_TASK DESCRIPTION_
Update the records below, replacing every "light gray wool coat" with "pale gray wool coat" and keeping everything else the same. Leave the pictures out of your answer.

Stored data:
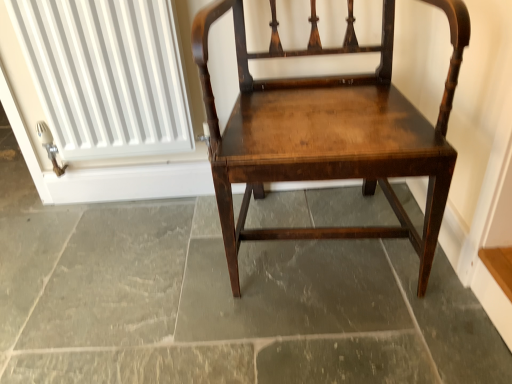
Locate an element on the screen. This screenshot has width=512, height=384. free space to the left of shiny dark wood chair at center is located at coordinates (152, 276).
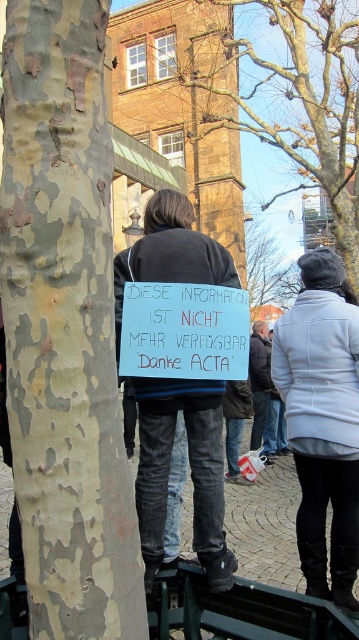
Question: Which object is closer to the camera taking this photo?

Choices:
 (A) camouflage bark tree at center
 (B) smooth bark tree at upper center

Answer: (A)

Question: Is denim jeans at center to the left of dark gray jacket at center from the viewer's perspective?

Choices:
 (A) yes
 (B) no

Answer: (A)

Question: Does denim jeans at center appear on the right side of dark gray jacket at center?

Choices:
 (A) yes
 (B) no

Answer: (B)

Question: Which is farther from the light gray wool coat at lower right?

Choices:
 (A) denim jeans at center
 (B) camouflage bark tree at center

Answer: (B)

Question: Is greenish-brown textured bark at left closer to camera compared to camouflage bark tree at center?

Choices:
 (A) no
 (B) yes

Answer: (B)

Question: Based on their relative distances, which object is farther from the light gray wool coat at lower right?

Choices:
 (A) smooth bark tree at upper center
 (B) camouflage bark tree at center
 (C) greenish-brown textured bark at left

Answer: (A)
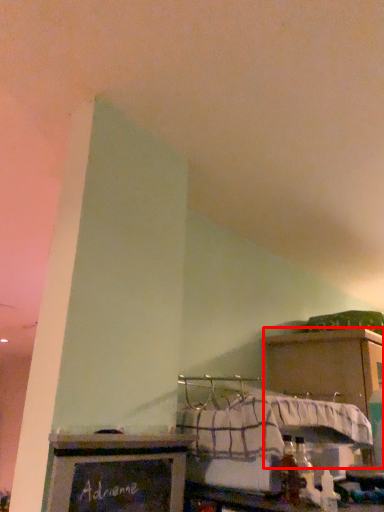
Question: From the image, what is the correct spatial relationship of cabinetry (annotated by the red box) in relation to furniture?

Choices:
 (A) left
 (B) right

Answer: (B)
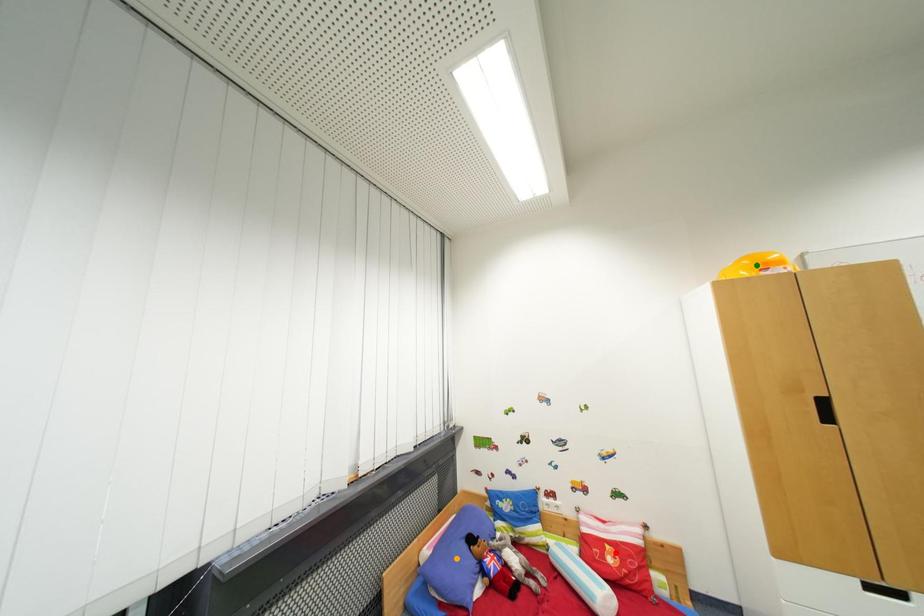
Order these from nearest to farthest:
- green point
- orange point
- red point

green point, red point, orange point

_RESPONSE TO THIS TASK_
Locate an element on the screen. This screenshot has width=512, height=384. free space to the left of shiny dark wood chair at center is located at coordinates (152, 276).
Question: Which object is closer to the camera taking this photo?

Choices:
 (A) camouflage bark tree at center
 (B) smooth bark tree at upper center

Answer: (A)

Question: Is denim jeans at center to the left of dark gray jacket at center from the viewer's perspective?

Choices:
 (A) yes
 (B) no

Answer: (A)

Question: Does denim jeans at center appear on the right side of dark gray jacket at center?

Choices:
 (A) yes
 (B) no

Answer: (B)

Question: Which is farther from the pale gray wool coat at lower right?

Choices:
 (A) denim jeans at center
 (B) camouflage bark tree at center

Answer: (B)

Question: Is greenish-brown textured bark at left closer to camera compared to camouflage bark tree at center?

Choices:
 (A) no
 (B) yes

Answer: (B)

Question: Based on their relative distances, which object is farther from the pale gray wool coat at lower right?

Choices:
 (A) smooth bark tree at upper center
 (B) camouflage bark tree at center
 (C) greenish-brown textured bark at left

Answer: (A)
Question: From the image, what is the correct spatial relationship of cabinetry (annotated by the red box) in relation to furniture?

Choices:
 (A) left
 (B) right

Answer: (B)
Order these from nearest to farthest:
- green point
- orange point
- red point

green point, red point, orange point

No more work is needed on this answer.